Data records:
·····
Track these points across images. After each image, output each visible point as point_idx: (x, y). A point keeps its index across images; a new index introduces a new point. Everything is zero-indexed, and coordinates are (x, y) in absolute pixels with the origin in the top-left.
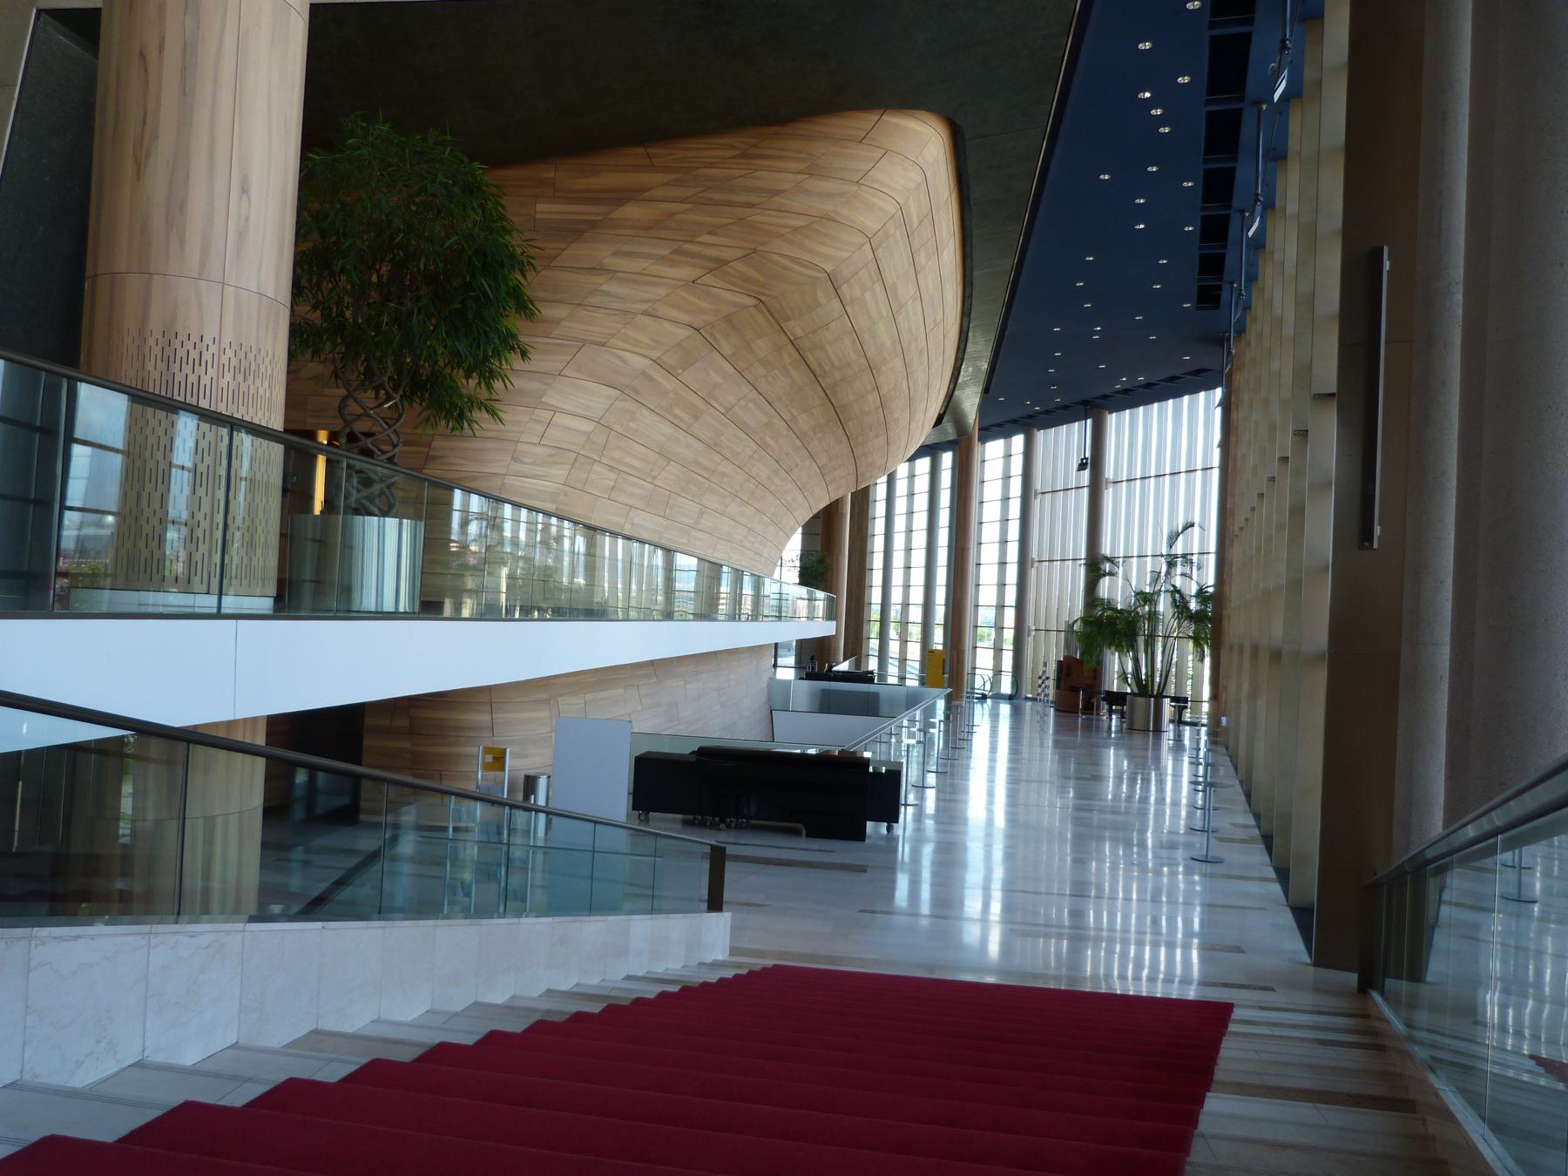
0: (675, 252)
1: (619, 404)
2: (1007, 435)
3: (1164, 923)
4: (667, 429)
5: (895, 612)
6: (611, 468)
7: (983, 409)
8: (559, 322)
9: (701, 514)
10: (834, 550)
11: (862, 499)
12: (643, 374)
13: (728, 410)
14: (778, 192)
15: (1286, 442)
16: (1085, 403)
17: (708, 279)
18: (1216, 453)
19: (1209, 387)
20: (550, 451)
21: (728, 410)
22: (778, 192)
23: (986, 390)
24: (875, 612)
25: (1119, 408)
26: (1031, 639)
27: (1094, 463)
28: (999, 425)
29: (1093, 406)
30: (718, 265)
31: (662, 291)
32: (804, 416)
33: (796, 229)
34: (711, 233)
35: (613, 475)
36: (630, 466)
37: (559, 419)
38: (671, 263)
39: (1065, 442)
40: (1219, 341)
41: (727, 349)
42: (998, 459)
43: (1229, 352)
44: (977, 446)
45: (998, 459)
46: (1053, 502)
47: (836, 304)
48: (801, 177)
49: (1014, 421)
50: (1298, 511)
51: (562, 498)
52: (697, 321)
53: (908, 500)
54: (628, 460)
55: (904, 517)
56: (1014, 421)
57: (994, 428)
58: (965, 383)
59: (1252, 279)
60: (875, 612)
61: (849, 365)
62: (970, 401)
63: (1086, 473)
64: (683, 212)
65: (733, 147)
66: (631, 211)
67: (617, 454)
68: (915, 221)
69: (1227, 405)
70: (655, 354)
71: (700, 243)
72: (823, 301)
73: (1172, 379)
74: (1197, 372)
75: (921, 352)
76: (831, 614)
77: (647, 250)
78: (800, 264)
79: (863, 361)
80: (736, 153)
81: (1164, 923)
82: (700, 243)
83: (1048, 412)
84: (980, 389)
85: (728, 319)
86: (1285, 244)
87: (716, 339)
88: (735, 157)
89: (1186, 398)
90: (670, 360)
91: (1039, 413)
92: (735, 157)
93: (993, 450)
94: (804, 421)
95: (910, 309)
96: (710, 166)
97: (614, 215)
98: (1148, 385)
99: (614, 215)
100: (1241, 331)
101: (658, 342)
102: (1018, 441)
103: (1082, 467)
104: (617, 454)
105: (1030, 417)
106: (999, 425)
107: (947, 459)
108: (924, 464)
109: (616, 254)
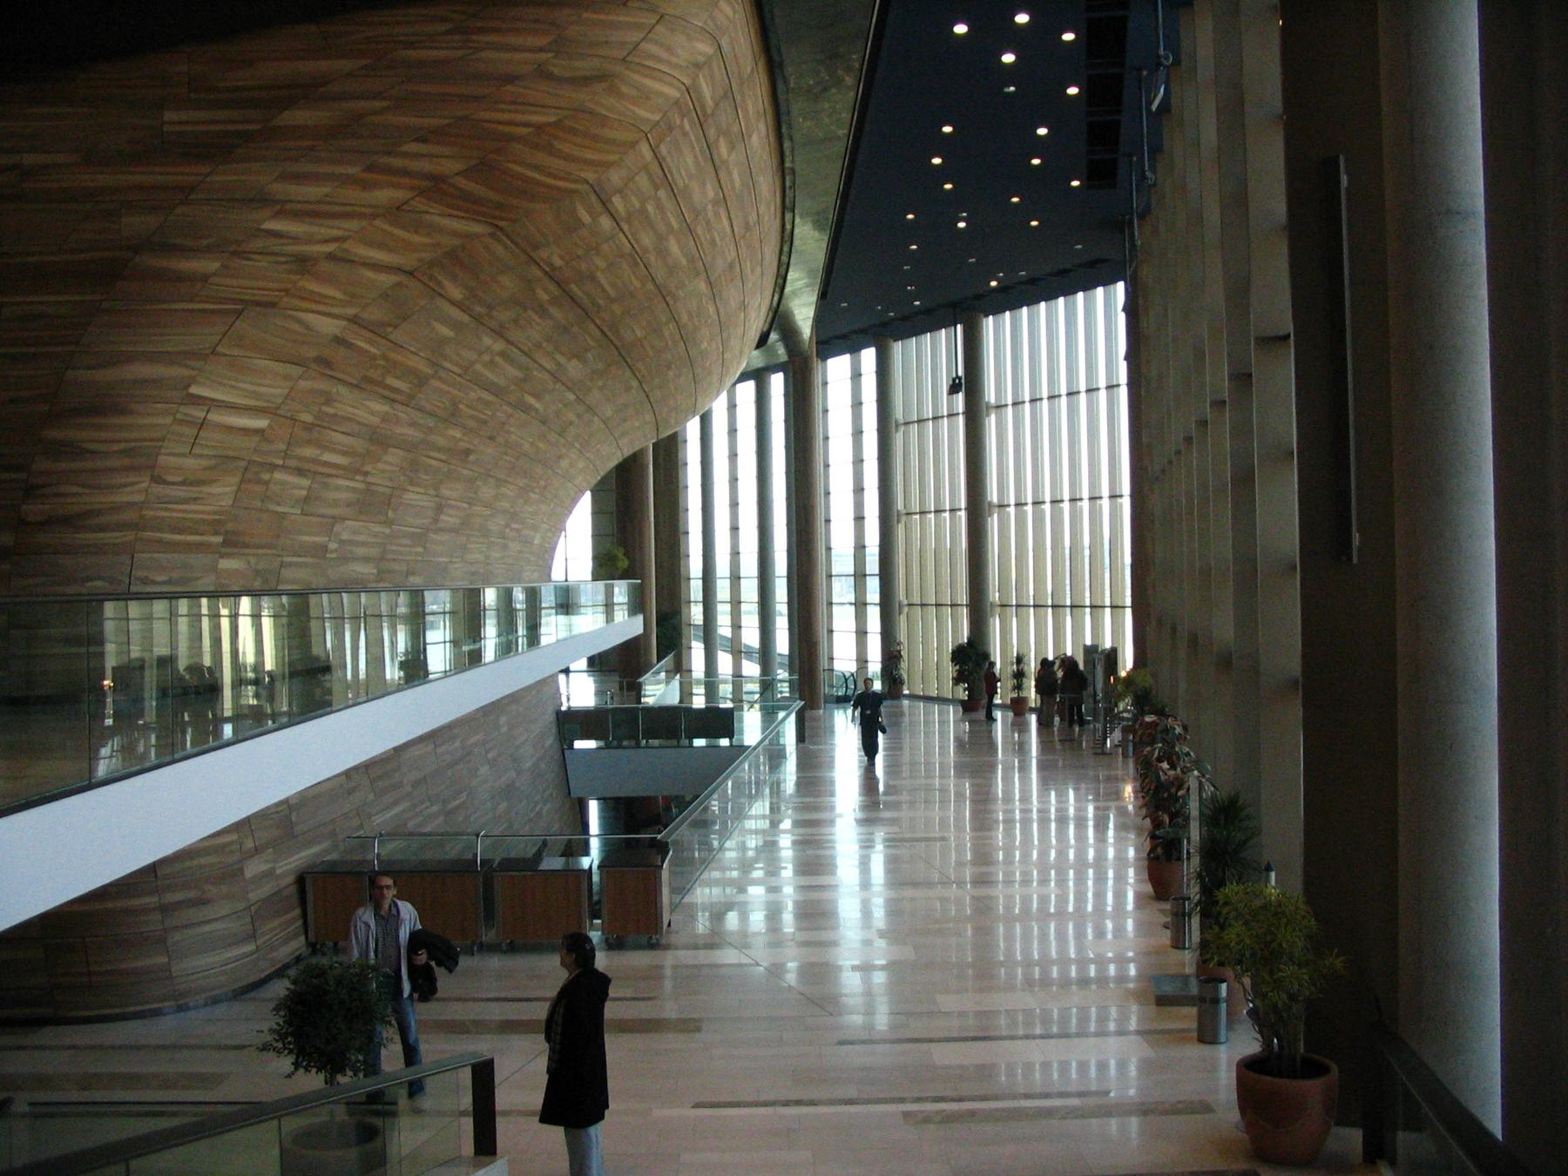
0: (370, 169)
1: (303, 384)
2: (854, 349)
3: (1090, 931)
4: (380, 407)
5: (723, 590)
6: (300, 472)
7: (818, 321)
8: (205, 278)
9: (439, 509)
10: (641, 523)
11: (669, 451)
12: (340, 341)
13: (466, 369)
14: (512, 79)
15: (1218, 379)
16: (953, 305)
17: (419, 204)
18: (1123, 367)
19: (1108, 281)
20: (204, 463)
21: (466, 369)
22: (512, 79)
23: (823, 296)
24: (696, 589)
25: (997, 310)
26: (903, 618)
27: (969, 383)
28: (844, 337)
29: (964, 308)
30: (436, 188)
31: (353, 225)
32: (575, 362)
33: (539, 128)
34: (417, 140)
35: (305, 482)
36: (335, 466)
37: (215, 417)
38: (366, 186)
39: (932, 355)
40: (1119, 226)
41: (456, 293)
42: (844, 380)
43: (1133, 246)
44: (817, 365)
45: (844, 380)
46: (921, 436)
47: (606, 223)
48: (543, 56)
49: (863, 331)
50: (1244, 480)
51: (230, 526)
52: (408, 260)
53: (727, 447)
54: (328, 457)
55: (728, 607)
56: (863, 331)
57: (833, 339)
58: (794, 293)
59: (1156, 149)
60: (696, 589)
61: (631, 295)
62: (804, 314)
63: (960, 397)
64: (376, 113)
65: (444, 20)
66: (299, 116)
67: (308, 452)
68: (709, 102)
69: (1133, 310)
70: (350, 311)
71: (406, 155)
72: (586, 218)
73: (1063, 273)
74: (1093, 264)
75: (731, 266)
76: (637, 605)
77: (325, 168)
78: (550, 175)
79: (650, 286)
80: (448, 26)
81: (1090, 931)
82: (406, 155)
83: (905, 318)
84: (814, 298)
85: (452, 255)
86: (1201, 122)
87: (439, 283)
88: (448, 32)
89: (1080, 295)
90: (374, 314)
91: (893, 319)
92: (448, 32)
93: (837, 368)
94: (574, 369)
95: (710, 214)
96: (411, 45)
97: (278, 122)
98: (1032, 281)
99: (278, 122)
100: (1145, 214)
101: (353, 296)
102: (869, 356)
103: (954, 389)
104: (308, 452)
105: (884, 325)
106: (844, 337)
107: (777, 382)
108: (747, 390)
109: (285, 177)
·····
DO THIS | Rewrite all of the data above, replacing "absolute pixels" with "pixel units" and keeping everything else unchanged. Leave the pictures out of your answer.

RESULT |
Track these points across images. After each image, output each visible point as point_idx: (x, y). A point keeps its index across images; a new index introduces a new point. Everything is zero-indexed, and coordinates are (x, y) in pixel units with the origin in the top-left.
0: (675, 252)
1: (619, 404)
2: (1007, 435)
3: (1164, 923)
4: (667, 429)
5: (895, 612)
6: (611, 468)
7: (983, 409)
8: (559, 322)
9: (701, 514)
10: (834, 550)
11: (862, 499)
12: (643, 374)
13: (728, 410)
14: (778, 192)
15: (1286, 442)
16: (1085, 403)
17: (708, 279)
18: (1216, 453)
19: (1209, 387)
20: (550, 451)
21: (728, 410)
22: (778, 192)
23: (986, 390)
24: (875, 612)
25: (1119, 408)
26: (1031, 639)
27: (1094, 463)
28: (999, 425)
29: (1093, 406)
30: (718, 265)
31: (662, 291)
32: (804, 416)
33: (796, 229)
34: (711, 233)
35: (613, 475)
36: (630, 466)
37: (559, 419)
38: (671, 263)
39: (1065, 442)
40: (1219, 341)
41: (727, 349)
42: (998, 459)
43: (1229, 352)
44: (977, 446)
45: (998, 459)
46: (1053, 502)
47: (836, 304)
48: (801, 177)
49: (1014, 421)
50: (1298, 511)
51: (562, 498)
52: (697, 321)
53: (908, 500)
54: (628, 460)
55: (904, 517)
56: (1014, 421)
57: (994, 428)
58: (965, 383)
59: (1252, 279)
60: (875, 612)
61: (849, 365)
62: (970, 401)
63: (1086, 473)
64: (683, 212)
65: (733, 147)
66: (631, 211)
67: (617, 454)
68: (915, 221)
69: (1227, 405)
70: (655, 354)
71: (700, 243)
72: (823, 301)
73: (1172, 379)
74: (1197, 372)
75: (921, 352)
76: (831, 614)
77: (647, 250)
78: (800, 264)
79: (863, 361)
80: (736, 153)
81: (1164, 923)
82: (700, 243)
83: (1048, 412)
84: (980, 389)
85: (728, 319)
86: (1285, 244)
87: (716, 339)
88: (735, 157)
89: (1186, 398)
90: (670, 360)
91: (1039, 413)
92: (735, 157)
93: (993, 450)
94: (804, 421)
95: (910, 309)
96: (710, 166)
97: (614, 215)
98: (1148, 385)
99: (614, 215)
100: (1241, 331)
101: (658, 342)
102: (1018, 441)
103: (1082, 467)
104: (617, 454)
105: (1030, 417)
106: (999, 425)
107: (947, 459)
108: (924, 464)
109: (616, 254)
0: (370, 169)
1: (303, 384)
2: (854, 349)
3: (1090, 931)
4: (380, 407)
5: (723, 590)
6: (300, 472)
7: (818, 321)
8: (205, 278)
9: (439, 509)
10: (641, 523)
11: (669, 451)
12: (340, 341)
13: (466, 369)
14: (512, 79)
15: (1218, 379)
16: (953, 305)
17: (419, 204)
18: (1123, 367)
19: (1108, 281)
20: (204, 463)
21: (466, 369)
22: (512, 79)
23: (823, 296)
24: (696, 589)
25: (997, 310)
26: (903, 618)
27: (969, 383)
28: (844, 337)
29: (964, 308)
30: (436, 188)
31: (353, 225)
32: (575, 362)
33: (539, 128)
34: (417, 140)
35: (305, 482)
36: (335, 466)
37: (215, 417)
38: (366, 186)
39: (932, 355)
40: (1119, 226)
41: (456, 293)
42: (844, 380)
43: (1133, 246)
44: (817, 365)
45: (844, 380)
46: (921, 436)
47: (606, 223)
48: (543, 56)
49: (863, 331)
50: (1244, 480)
51: (230, 526)
52: (408, 260)
53: (727, 447)
54: (328, 457)
55: (728, 607)
56: (863, 331)
57: (833, 339)
58: (794, 293)
59: (1156, 149)
60: (696, 589)
61: (631, 295)
62: (804, 314)
63: (960, 397)
64: (376, 113)
65: (444, 20)
66: (299, 116)
67: (308, 452)
68: (709, 102)
69: (1133, 310)
70: (350, 311)
71: (406, 155)
72: (586, 218)
73: (1063, 273)
74: (1093, 264)
75: (731, 266)
76: (637, 605)
77: (325, 168)
78: (550, 175)
79: (650, 286)
80: (448, 26)
81: (1090, 931)
82: (406, 155)
83: (905, 318)
84: (814, 298)
85: (452, 255)
86: (1201, 122)
87: (439, 283)
88: (448, 32)
89: (1080, 295)
90: (374, 314)
91: (893, 319)
92: (448, 32)
93: (837, 368)
94: (574, 369)
95: (710, 214)
96: (411, 45)
97: (278, 122)
98: (1032, 281)
99: (278, 122)
100: (1145, 214)
101: (353, 296)
102: (869, 356)
103: (954, 389)
104: (308, 452)
105: (884, 325)
106: (844, 337)
107: (777, 382)
108: (747, 390)
109: (285, 177)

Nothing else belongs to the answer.